_Work instructions_
Among the lines below, a stretch begins at the one with "SW113: none -> button (AGND, IN3)" and ends at the one with "X201: 24MHz (U201/XIN, U201/XOUT)". Repeat that stretch exactly, ends included.

_Extracted material_
>>>
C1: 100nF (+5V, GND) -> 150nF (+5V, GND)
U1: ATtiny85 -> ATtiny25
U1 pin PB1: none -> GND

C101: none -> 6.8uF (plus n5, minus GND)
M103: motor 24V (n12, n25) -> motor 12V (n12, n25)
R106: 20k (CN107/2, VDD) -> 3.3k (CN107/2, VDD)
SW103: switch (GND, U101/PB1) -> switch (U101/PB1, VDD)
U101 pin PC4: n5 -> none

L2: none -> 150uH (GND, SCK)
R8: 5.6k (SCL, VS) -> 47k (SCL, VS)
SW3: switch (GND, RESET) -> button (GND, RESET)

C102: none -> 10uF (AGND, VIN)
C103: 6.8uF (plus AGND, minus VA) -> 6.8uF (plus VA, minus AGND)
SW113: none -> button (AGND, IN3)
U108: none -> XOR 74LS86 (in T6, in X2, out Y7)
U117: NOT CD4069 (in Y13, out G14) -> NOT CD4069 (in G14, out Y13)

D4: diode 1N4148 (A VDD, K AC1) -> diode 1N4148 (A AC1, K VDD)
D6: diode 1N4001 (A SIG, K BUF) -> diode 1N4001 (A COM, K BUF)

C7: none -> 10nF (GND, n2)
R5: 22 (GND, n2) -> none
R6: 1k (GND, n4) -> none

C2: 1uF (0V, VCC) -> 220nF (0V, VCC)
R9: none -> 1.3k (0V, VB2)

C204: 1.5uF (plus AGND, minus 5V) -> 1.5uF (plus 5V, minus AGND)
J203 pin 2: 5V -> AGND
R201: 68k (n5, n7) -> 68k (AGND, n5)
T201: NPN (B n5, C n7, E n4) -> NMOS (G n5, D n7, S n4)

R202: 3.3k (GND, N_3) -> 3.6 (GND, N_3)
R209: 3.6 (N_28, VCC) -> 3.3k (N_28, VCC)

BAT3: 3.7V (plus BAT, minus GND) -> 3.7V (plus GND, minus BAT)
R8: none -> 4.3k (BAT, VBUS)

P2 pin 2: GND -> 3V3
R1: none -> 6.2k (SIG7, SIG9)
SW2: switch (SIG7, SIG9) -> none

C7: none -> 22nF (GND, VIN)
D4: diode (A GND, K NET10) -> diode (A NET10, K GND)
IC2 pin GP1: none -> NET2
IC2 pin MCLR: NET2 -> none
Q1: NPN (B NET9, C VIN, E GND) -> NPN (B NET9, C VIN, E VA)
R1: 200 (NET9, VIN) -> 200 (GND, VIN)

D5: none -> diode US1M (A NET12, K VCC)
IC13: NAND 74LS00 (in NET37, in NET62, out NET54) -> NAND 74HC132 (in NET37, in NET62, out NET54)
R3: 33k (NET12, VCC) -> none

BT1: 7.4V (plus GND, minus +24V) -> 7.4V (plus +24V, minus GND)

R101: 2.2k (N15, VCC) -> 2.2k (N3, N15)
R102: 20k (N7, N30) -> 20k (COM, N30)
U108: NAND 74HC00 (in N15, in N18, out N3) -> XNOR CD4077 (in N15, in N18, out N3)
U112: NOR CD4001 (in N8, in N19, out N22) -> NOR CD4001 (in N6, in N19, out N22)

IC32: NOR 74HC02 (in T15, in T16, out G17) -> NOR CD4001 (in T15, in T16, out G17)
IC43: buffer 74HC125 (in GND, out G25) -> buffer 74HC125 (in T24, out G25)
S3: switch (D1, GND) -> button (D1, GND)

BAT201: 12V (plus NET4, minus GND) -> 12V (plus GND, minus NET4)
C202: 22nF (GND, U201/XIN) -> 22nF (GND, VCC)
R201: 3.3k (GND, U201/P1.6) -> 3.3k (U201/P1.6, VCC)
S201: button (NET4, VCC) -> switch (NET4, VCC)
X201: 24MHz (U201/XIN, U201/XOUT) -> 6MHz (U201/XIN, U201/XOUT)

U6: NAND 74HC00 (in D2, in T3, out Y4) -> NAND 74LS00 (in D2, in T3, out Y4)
<<<
_Written solution_
SW113: none -> button (AGND, IN3)
U108: none -> XOR 74LS86 (in T6, in X2, out Y7)
U117: NOT CD4069 (in Y13, out G14) -> NOT CD4069 (in G14, out Y13)

D4: diode 1N4148 (A VDD, K AC1) -> diode 1N4148 (A AC1, K VDD)
D6: diode 1N4001 (A SIG, K BUF) -> diode 1N4001 (A COM, K BUF)

C7: none -> 10nF (GND, n2)
R5: 22 (GND, n2) -> none
R6: 1k (GND, n4) -> none

C2: 1uF (0V, VCC) -> 220nF (0V, VCC)
R9: none -> 1.3k (0V, VB2)

C204: 1.5uF (plus AGND, minus 5V) -> 1.5uF (plus 5V, minus AGND)
J203 pin 2: 5V -> AGND
R201: 68k (n5, n7) -> 68k (AGND, n5)
T201: NPN (B n5, C n7, E n4) -> NMOS (G n5, D n7, S n4)

R202: 3.3k (GND, N_3) -> 3.6 (GND, N_3)
R209: 3.6 (N_28, VCC) -> 3.3k (N_28, VCC)

BAT3: 3.7V (plus BAT, minus GND) -> 3.7V (plus GND, minus BAT)
R8: none -> 4.3k (BAT, VBUS)

P2 pin 2: GND -> 3V3
R1: none -> 6.2k (SIG7, SIG9)
SW2: switch (SIG7, SIG9) -> none

C7: none -> 22nF (GND, VIN)
D4: diode (A GND, K NET10) -> diode (A NET10, K GND)
IC2 pin GP1: none -> NET2
IC2 pin MCLR: NET2 -> none
Q1: NPN (B NET9, C VIN, E GND) -> NPN (B NET9, C VIN, E VA)
R1: 200 (NET9, VIN) -> 200 (GND, VIN)

D5: none -> diode US1M (A NET12, K VCC)
IC13: NAND 74LS00 (in NET37, in NET62, out NET54) -> NAND 74HC132 (in NET37, in NET62, out NET54)
R3: 33k (NET12, VCC) -> none

BT1: 7.4V (plus GND, minus +24V) -> 7.4V (plus +24V, minus GND)

R101: 2.2k (N15, VCC) -> 2.2k (N3, N15)
R102: 20k (N7, N30) -> 20k (COM, N30)
U108: NAND 74HC00 (in N15, in N18, out N3) -> XNOR CD4077 (in N15, in N18, out N3)
U112: NOR CD4001 (in N8, in N19, out N22) -> NOR CD4001 (in N6, in N19, out N22)

IC32: NOR 74HC02 (in T15, in T16, out G17) -> NOR CD4001 (in T15, in T16, out G17)
IC43: buffer 74HC125 (in GND, out G25) -> buffer 74HC125 (in T24, out G25)
S3: switch (D1, GND) -> button (D1, GND)

BAT201: 12V (plus NET4, minus GND) -> 12V (plus GND, minus NET4)
C202: 22nF (GND, U201/XIN) -> 22nF (GND, VCC)
R201: 3.3k (GND, U201/P1.6) -> 3.3k (U201/P1.6, VCC)
S201: button (NET4, VCC) -> switch (NET4, VCC)
X201: 24MHz (U201/XIN, U201/XOUT) -> 6MHz (U201/XIN, U201/XOUT)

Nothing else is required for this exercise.